▶ AVAILABLE RECORDS:

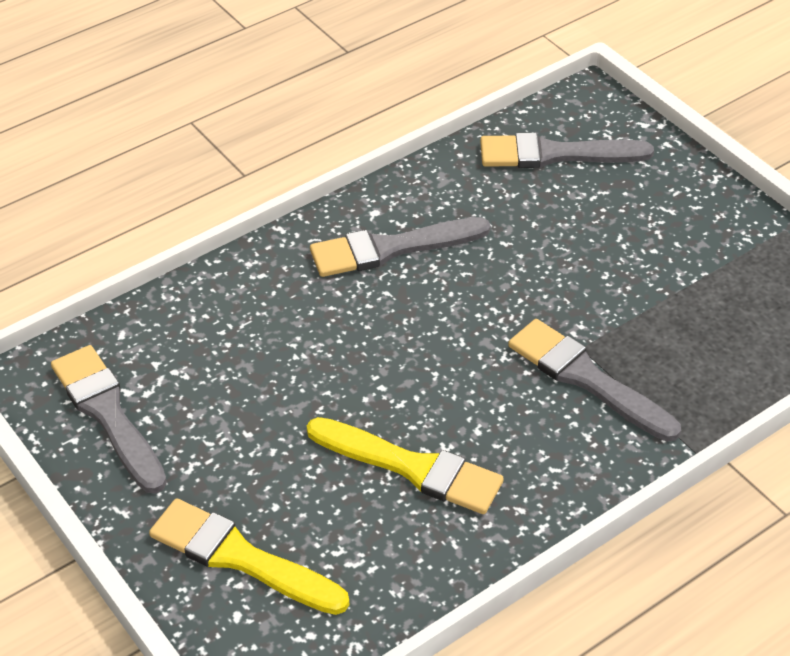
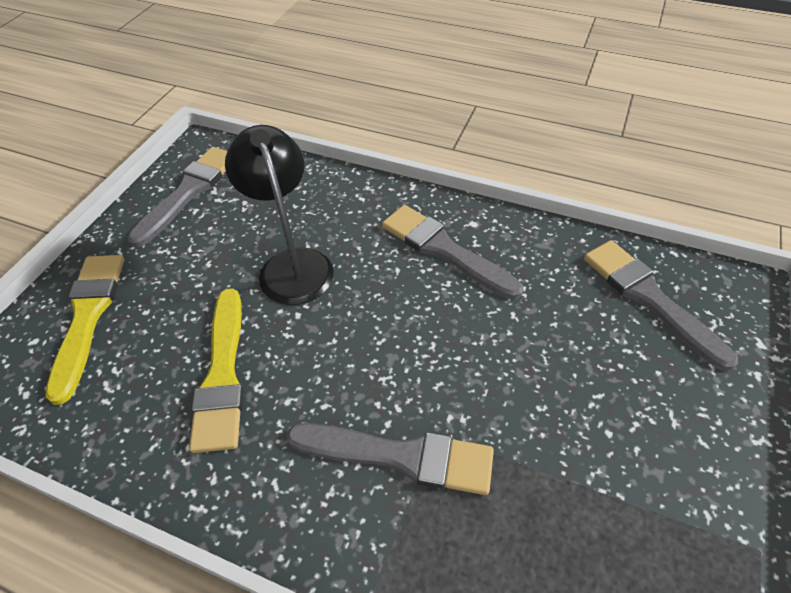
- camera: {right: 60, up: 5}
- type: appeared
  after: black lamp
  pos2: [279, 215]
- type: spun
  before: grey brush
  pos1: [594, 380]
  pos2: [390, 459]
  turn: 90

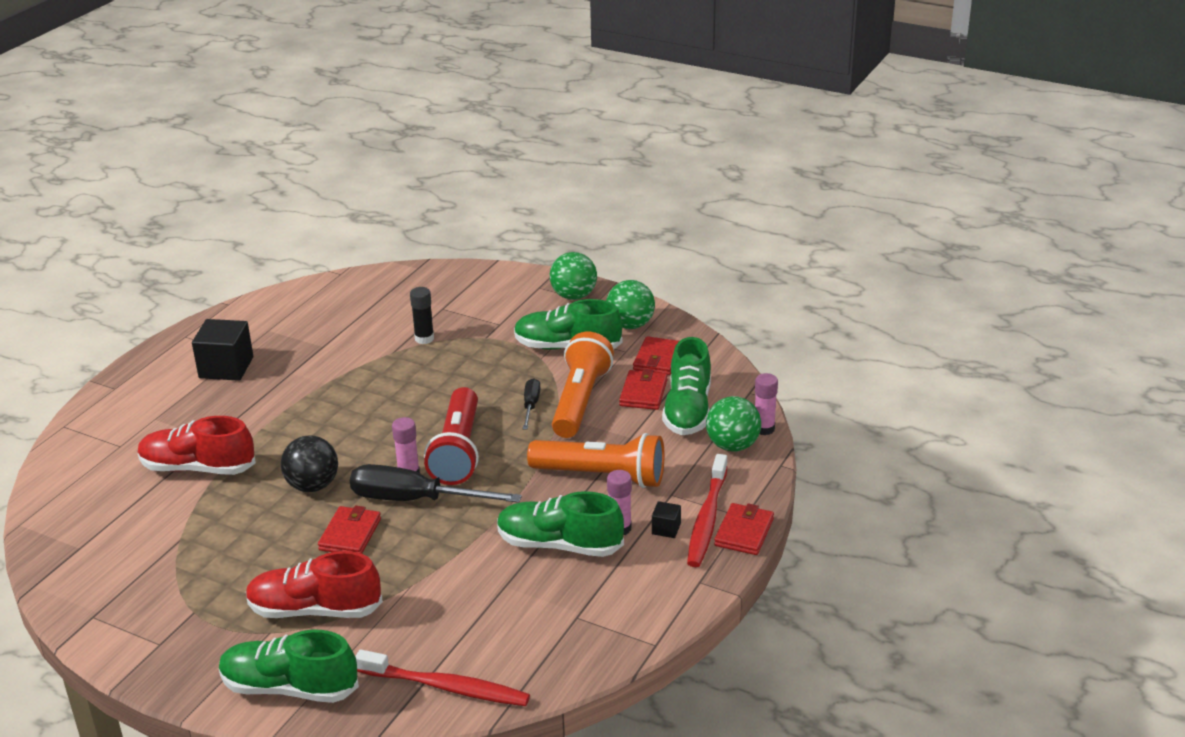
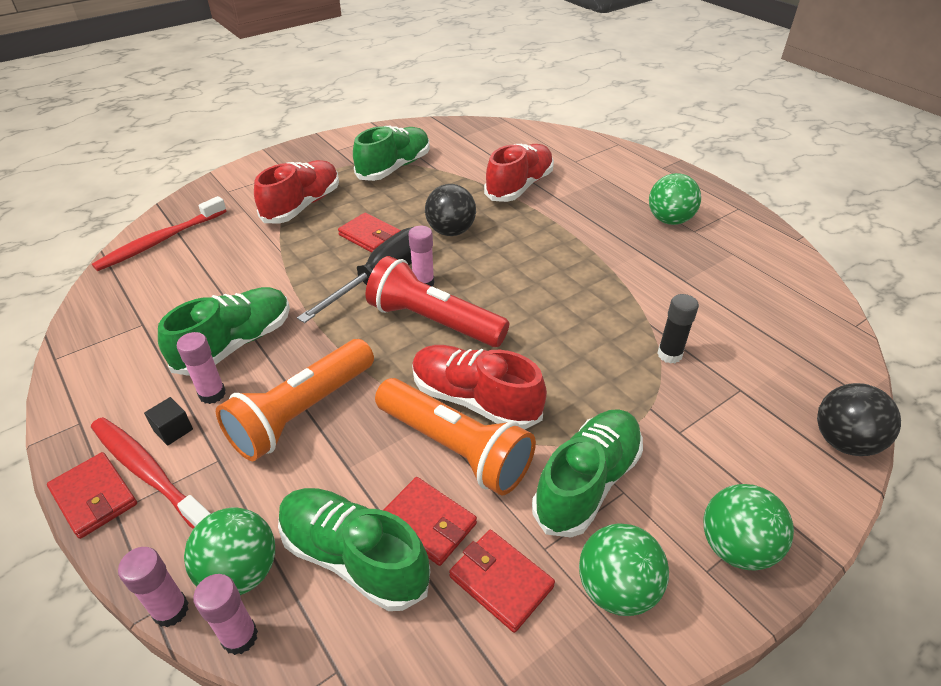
- camera: {right: 115, up: 10}
- type: appeared
  after: pink glue stick
  pos2: [153, 587]
- type: appeared
  after: black ball
  pos2: [859, 419]
- type: relocated
  before: green shoe
  pos1: [289, 666]
  pos2: [391, 153]
- type: exchanged
  before: black cube
  after: green ball
  pos1: [222, 350]
  pos2: [675, 199]
- type: exchanged
  before: black screwdriver
  after: red shoe
  pos1: [532, 404]
  pos2: [479, 387]

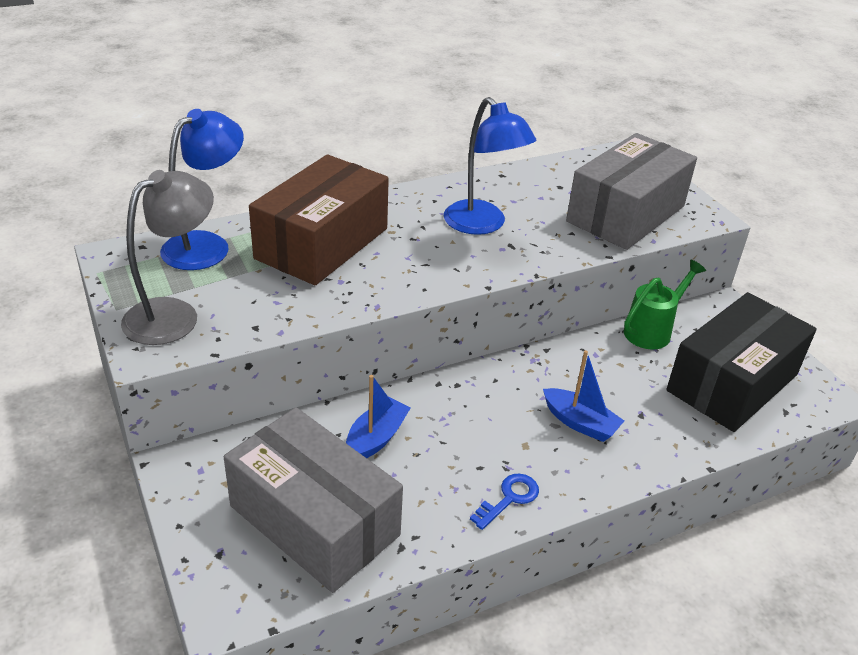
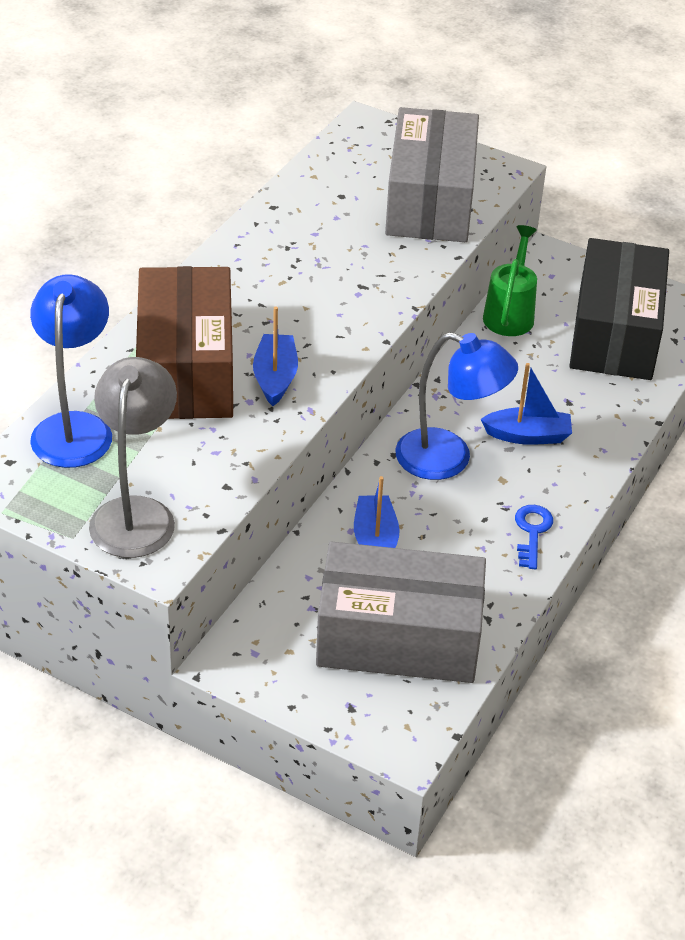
- camera: {right: -35, up: 5}
- type: appeared
  after: blue boat
  pos2: [275, 356]
- type: relocated
  before: blue lamp
  pos1: [490, 166]
  pos2: [456, 406]

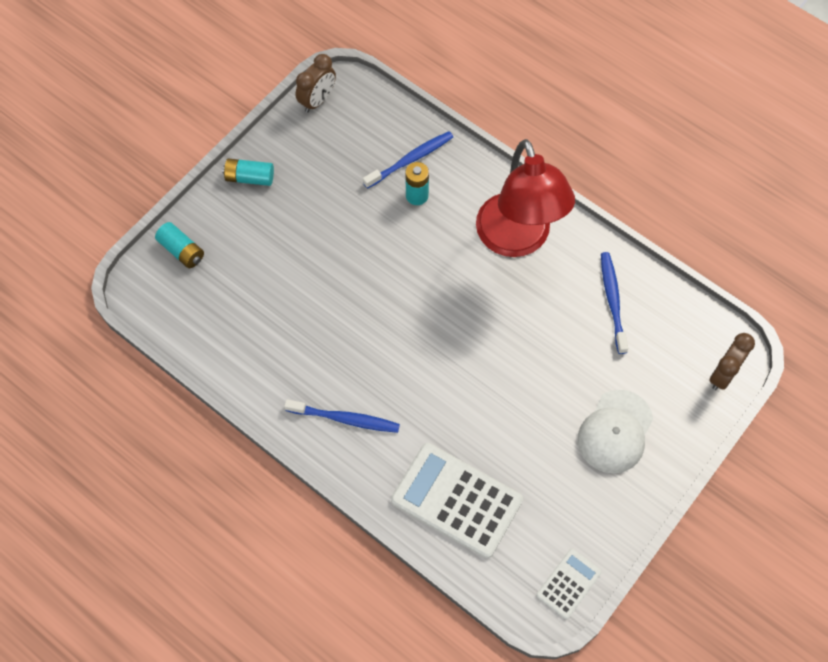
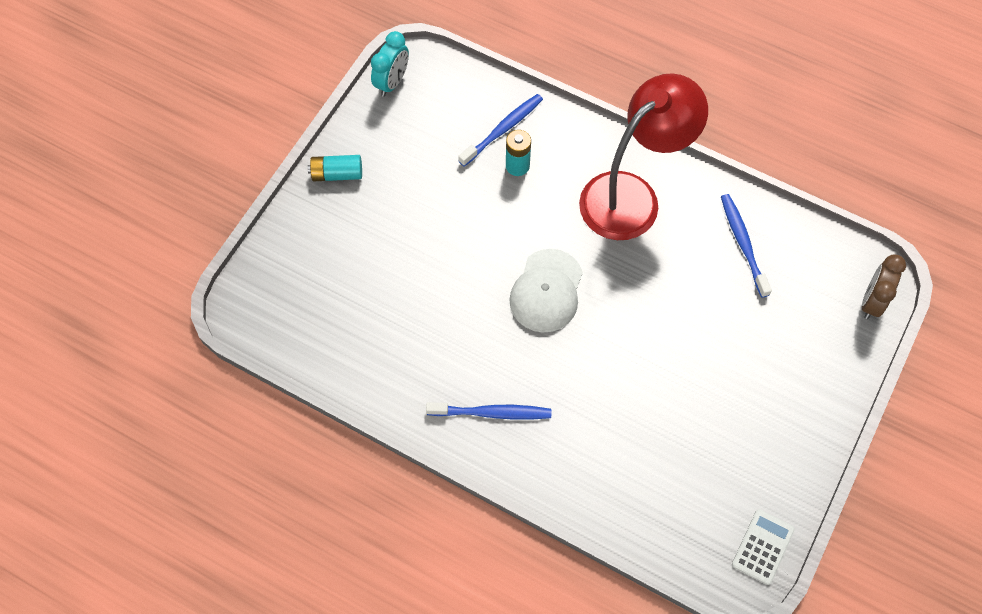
- camera: {right: -10, up: 0}
- type: missing
  before: turquoise battery
  pos1: [179, 245]
- type: missing
  before: white calculator
  pos1: [457, 500]
- type: relocated
  before: white cap
  pos1: [615, 431]
  pos2: [546, 290]
- type: colour
  before: brown clock
  after: turquoise clock
  pos1: [316, 83]
  pos2: [390, 64]
- type: spun
  before: red lamp
  pos1: [525, 198]
  pos2: [643, 156]
  turn: -105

▶ EXERCISE:
Retype the entries above exactly. Stop after the line containing "pos2: [390, 459]", and omit the pictures.

▶ RESULT OF THE EXERCISE:
- camera: {right: 60, up: 5}
- type: appeared
  after: black lamp
  pos2: [279, 215]
- type: spun
  before: grey brush
  pos1: [594, 380]
  pos2: [390, 459]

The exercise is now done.